***** Dataset content *****

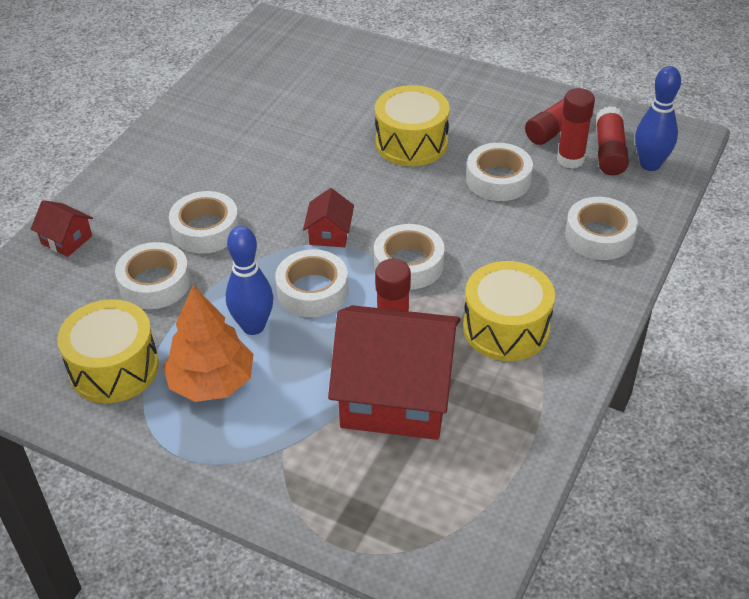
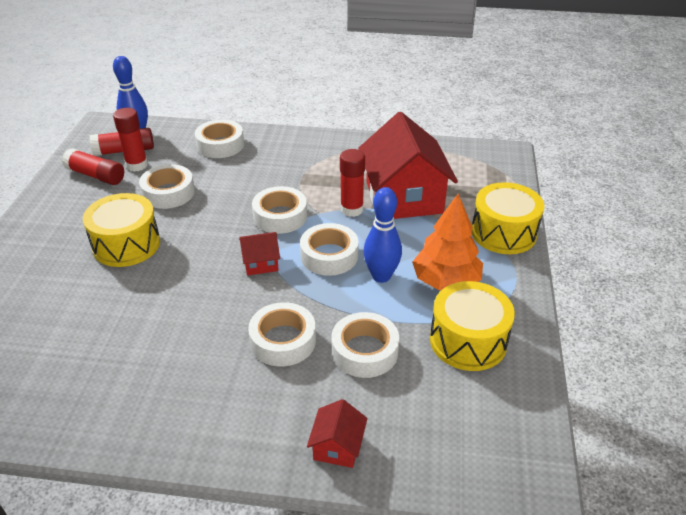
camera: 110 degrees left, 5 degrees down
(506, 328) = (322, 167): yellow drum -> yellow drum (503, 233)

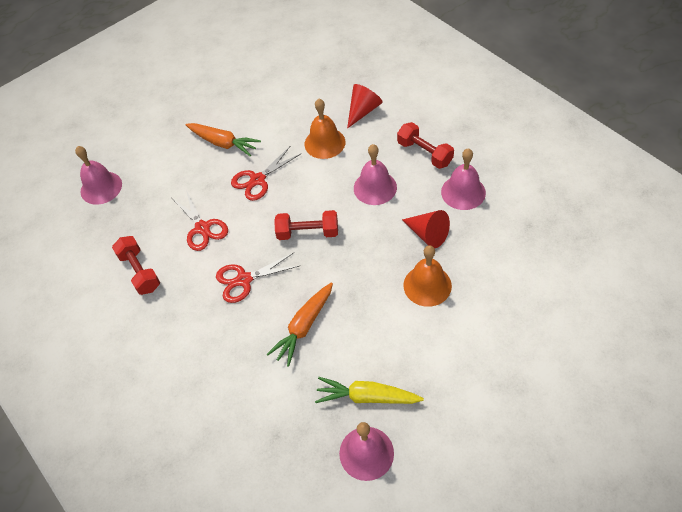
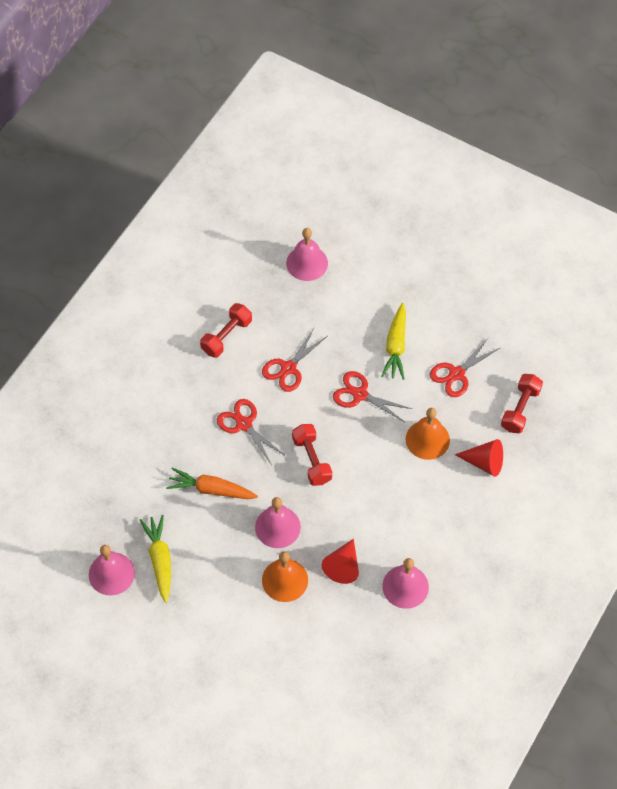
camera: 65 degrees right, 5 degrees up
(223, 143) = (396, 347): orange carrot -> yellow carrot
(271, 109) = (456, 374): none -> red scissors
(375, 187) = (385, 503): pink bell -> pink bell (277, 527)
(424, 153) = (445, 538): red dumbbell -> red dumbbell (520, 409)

*****

• Problem: Repeat everything in the entries above word for word, excluding the images.

• The answer:
camera: 110 degrees left, 5 degrees down
(506, 328) = (322, 167): yellow drum -> yellow drum (503, 233)

camera: 65 degrees right, 5 degrees up
(223, 143) = (396, 347): orange carrot -> yellow carrot
(271, 109) = (456, 374): none -> red scissors
(375, 187) = (385, 503): pink bell -> pink bell (277, 527)
(424, 153) = (445, 538): red dumbbell -> red dumbbell (520, 409)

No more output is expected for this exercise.